● Your objective
Among the entries, find each line that includes the string "verde" and list it.

● Source records
—————

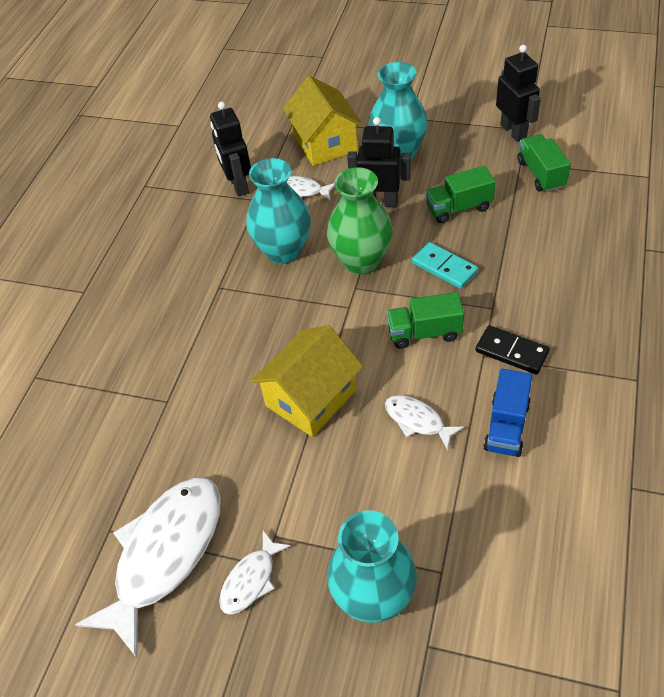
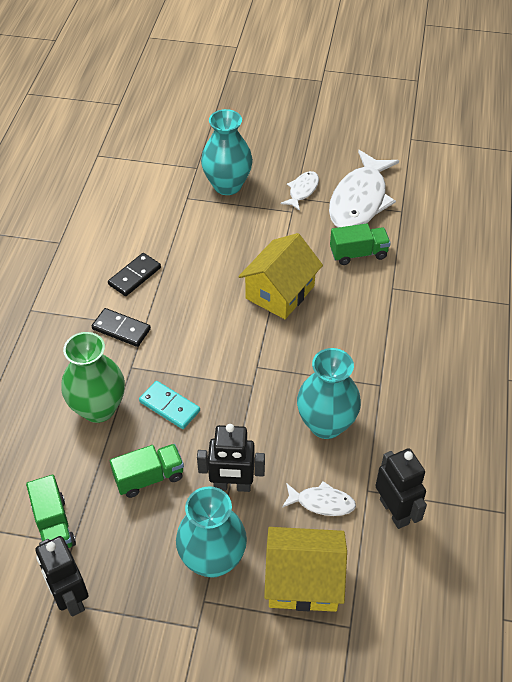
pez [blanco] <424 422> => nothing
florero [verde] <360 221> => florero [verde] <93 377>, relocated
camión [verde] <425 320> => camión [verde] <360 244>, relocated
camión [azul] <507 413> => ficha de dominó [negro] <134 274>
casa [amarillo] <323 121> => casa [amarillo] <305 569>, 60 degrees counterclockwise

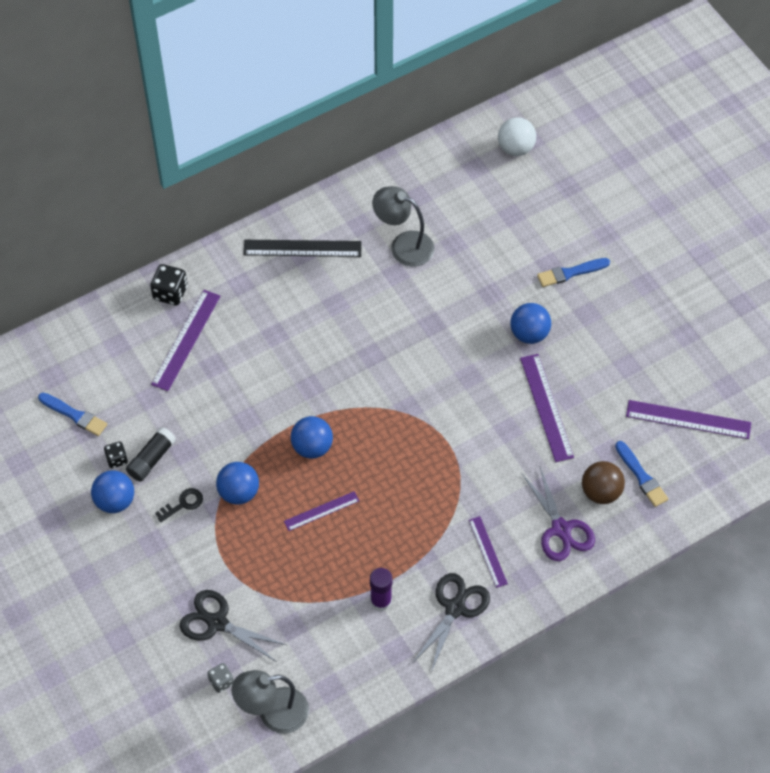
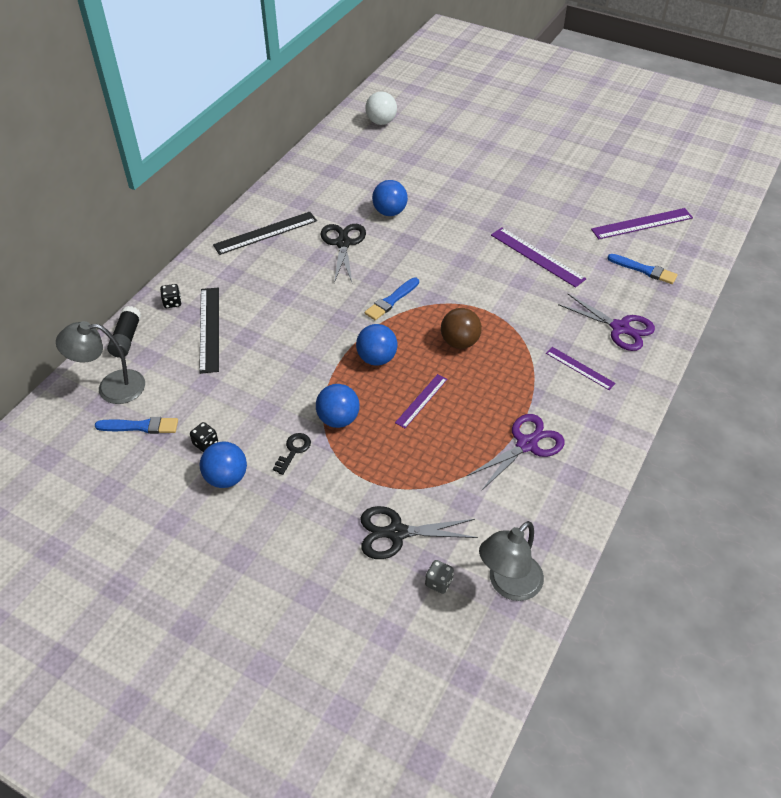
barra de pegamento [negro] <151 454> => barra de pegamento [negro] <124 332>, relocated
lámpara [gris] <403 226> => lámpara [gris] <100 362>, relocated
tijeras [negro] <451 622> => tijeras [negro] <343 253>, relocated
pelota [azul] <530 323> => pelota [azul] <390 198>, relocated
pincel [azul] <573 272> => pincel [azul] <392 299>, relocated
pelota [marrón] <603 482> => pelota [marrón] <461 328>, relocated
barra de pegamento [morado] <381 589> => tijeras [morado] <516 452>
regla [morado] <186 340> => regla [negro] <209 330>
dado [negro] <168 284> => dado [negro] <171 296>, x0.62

—————

● Written solution
florero [verde] <360 221> => florero [verde] <93 377>, relocated
camión [verde] <425 320> => camión [verde] <360 244>, relocated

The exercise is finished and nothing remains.